__What to produce__
Setting pictures aside, output exactly the lines from the start of the records to the line with "SW4: button (COM, W6) -> switch (COM, W6)", that line included.
* * *
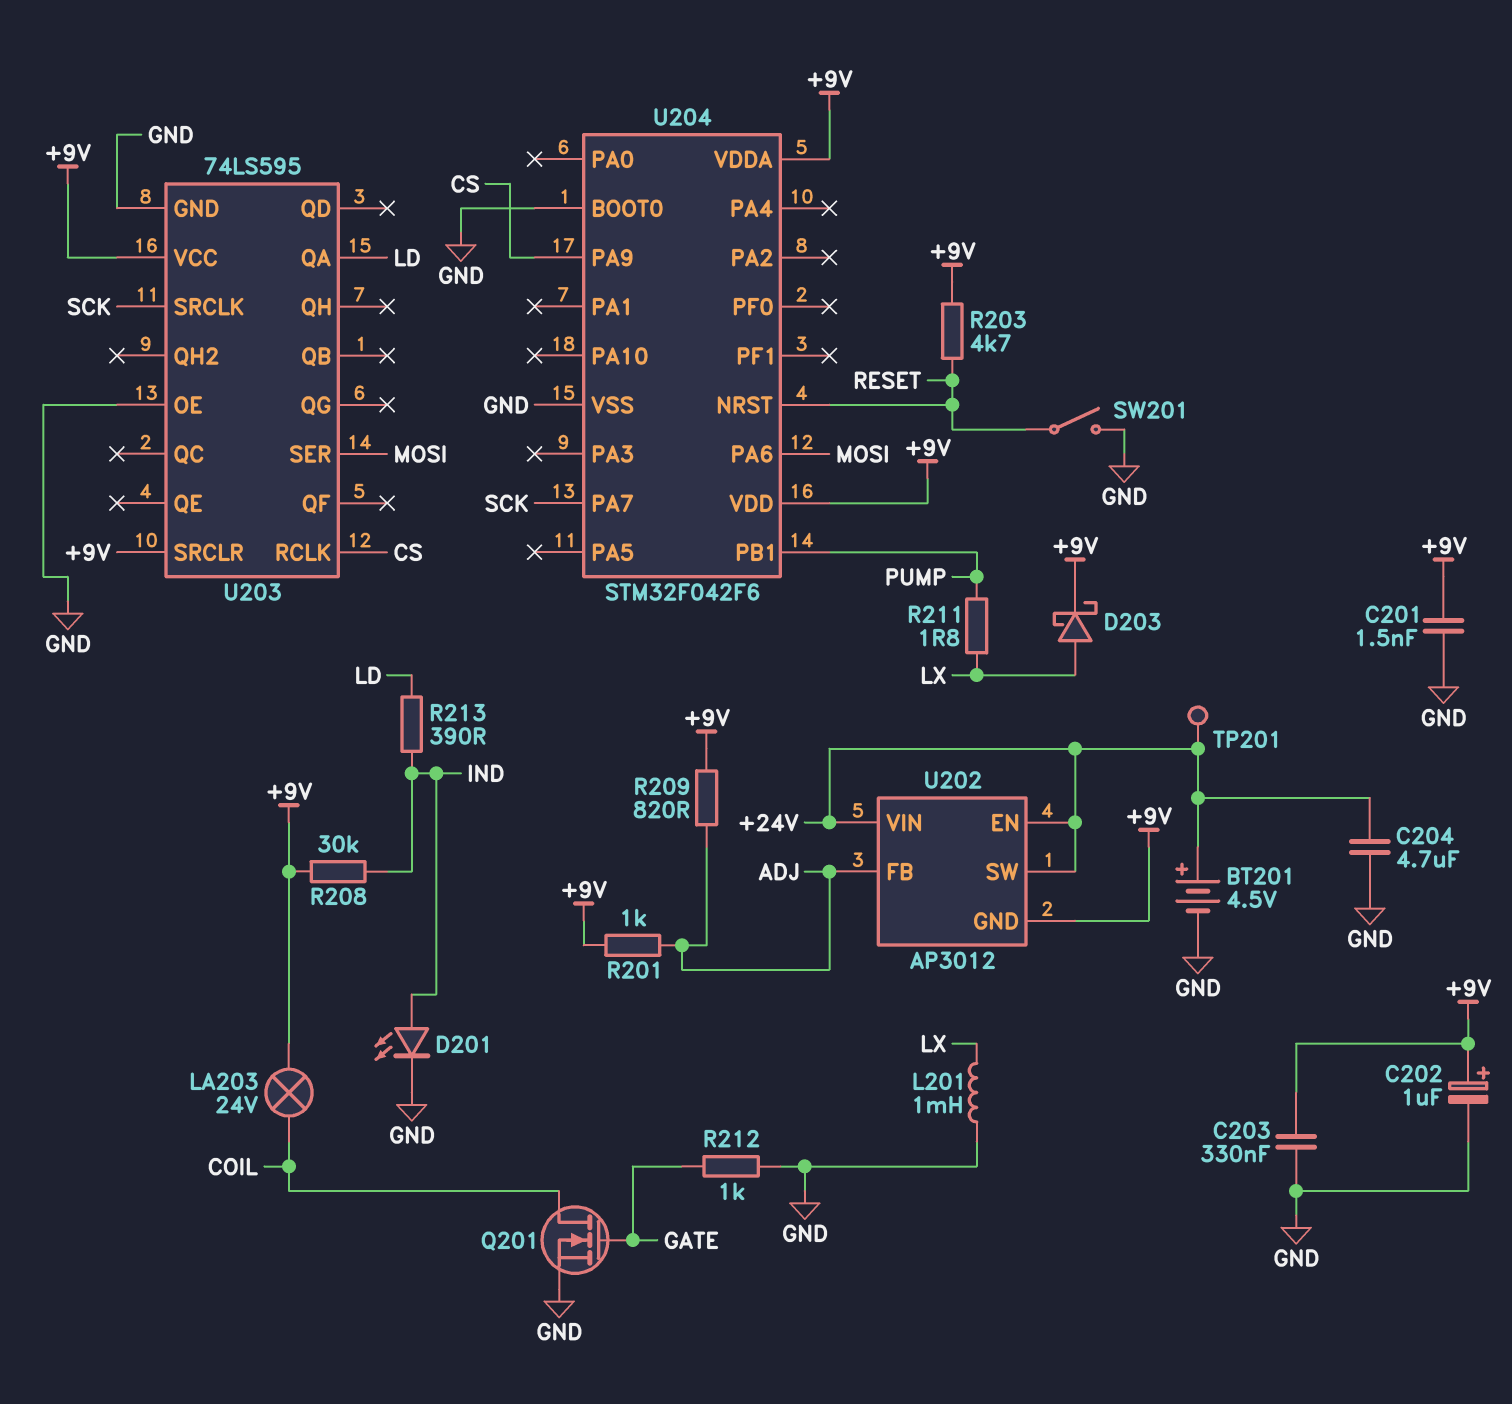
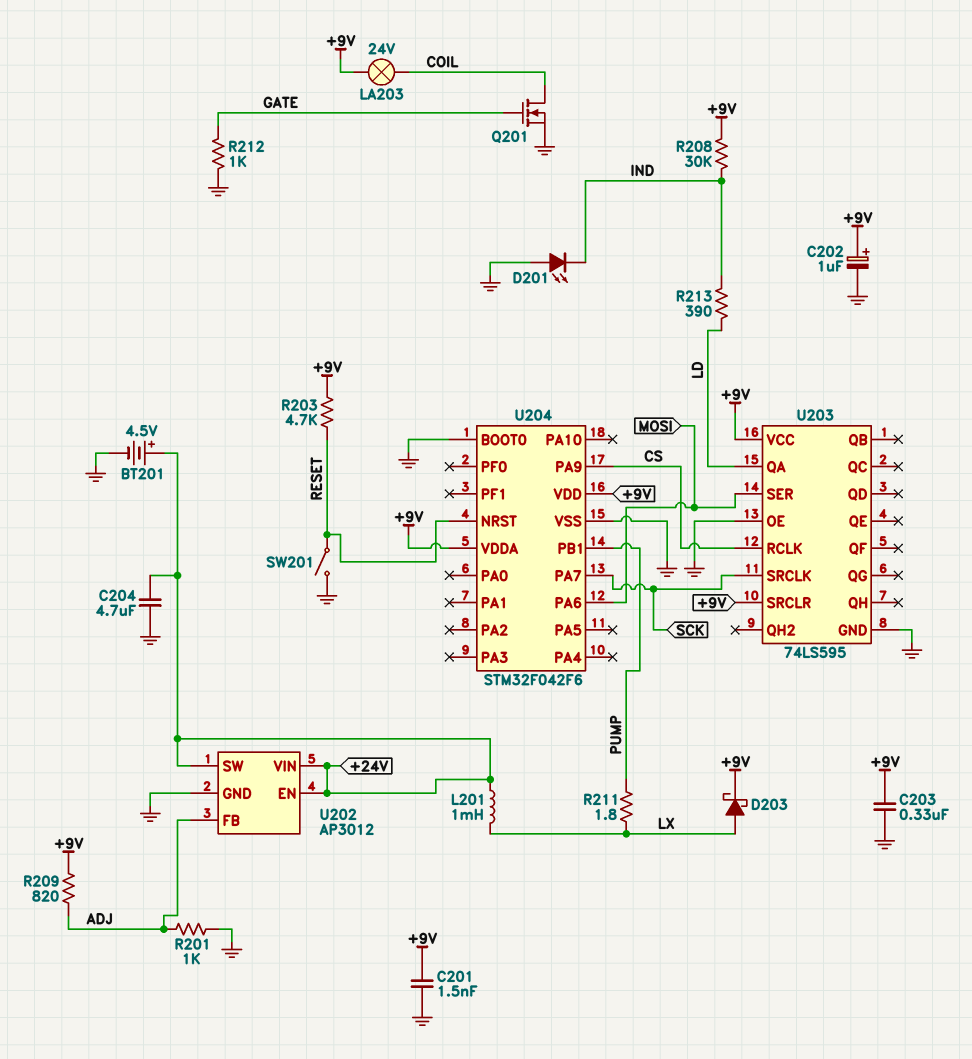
D201: LED (A IND, K GND) -> LED (A GND, K IND)
L201: 1mH (GND, LX) -> 1mH (+24V, LX)
R201: 1k (+9V, ADJ) -> 1k (ADJ, GND)
TP201: test point (+24V) -> none
U202 pin GND: +9V -> GND

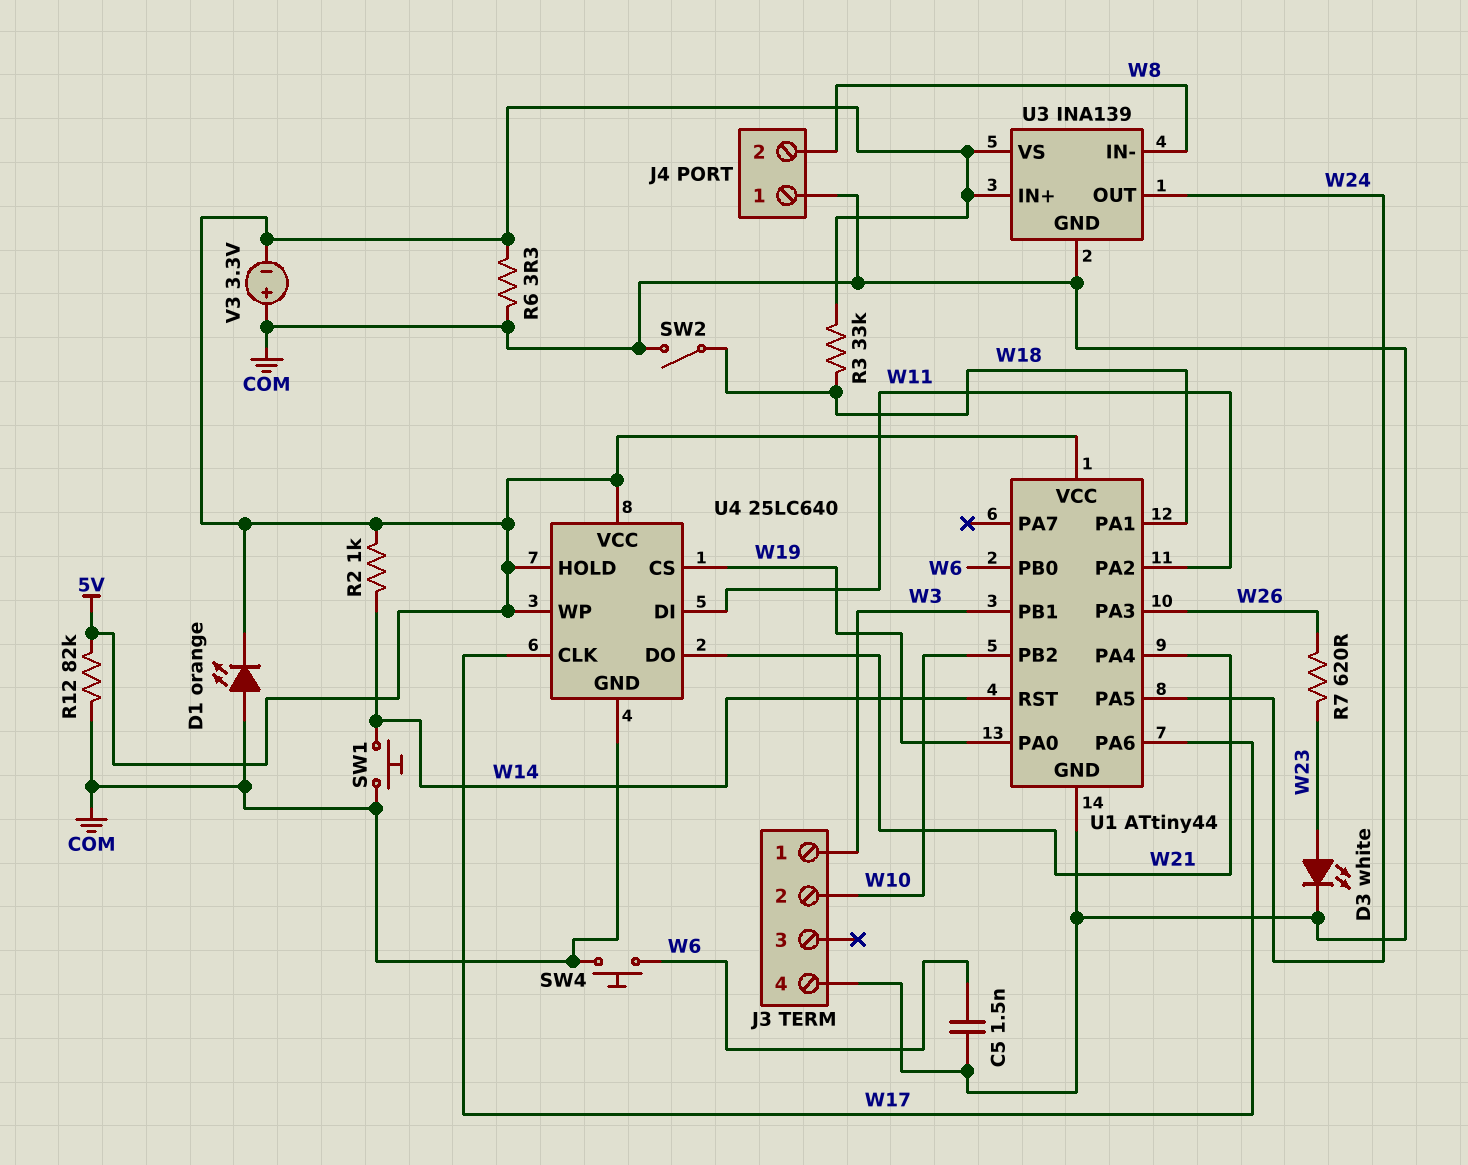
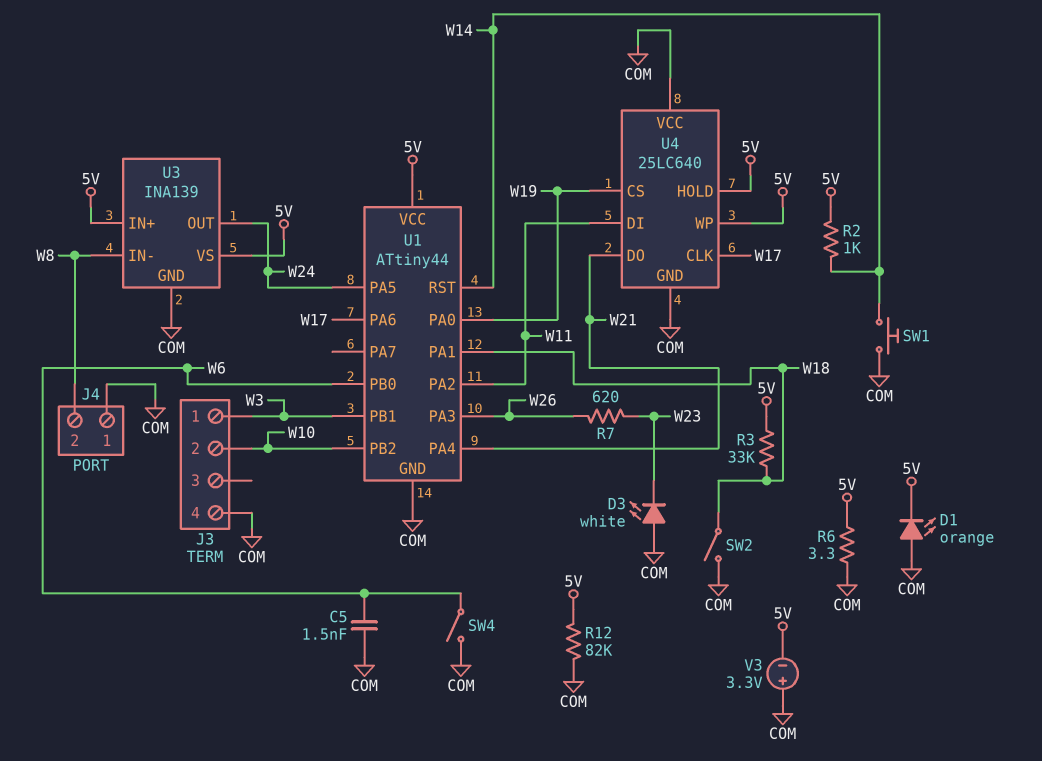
D3: LED white (A W23, K COM) -> LED white (A COM, K W23)
SW4: button (COM, W6) -> switch (COM, W6)
U4 pin VCC: 5V -> COM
* * *
__Your solution__
D201: LED (A IND, K GND) -> LED (A GND, K IND)
L201: 1mH (GND, LX) -> 1mH (+24V, LX)
R201: 1k (+9V, ADJ) -> 1k (ADJ, GND)
TP201: test point (+24V) -> none
U202 pin GND: +9V -> GND

D3: LED white (A W23, K COM) -> LED white (A COM, K W23)
SW4: button (COM, W6) -> switch (COM, W6)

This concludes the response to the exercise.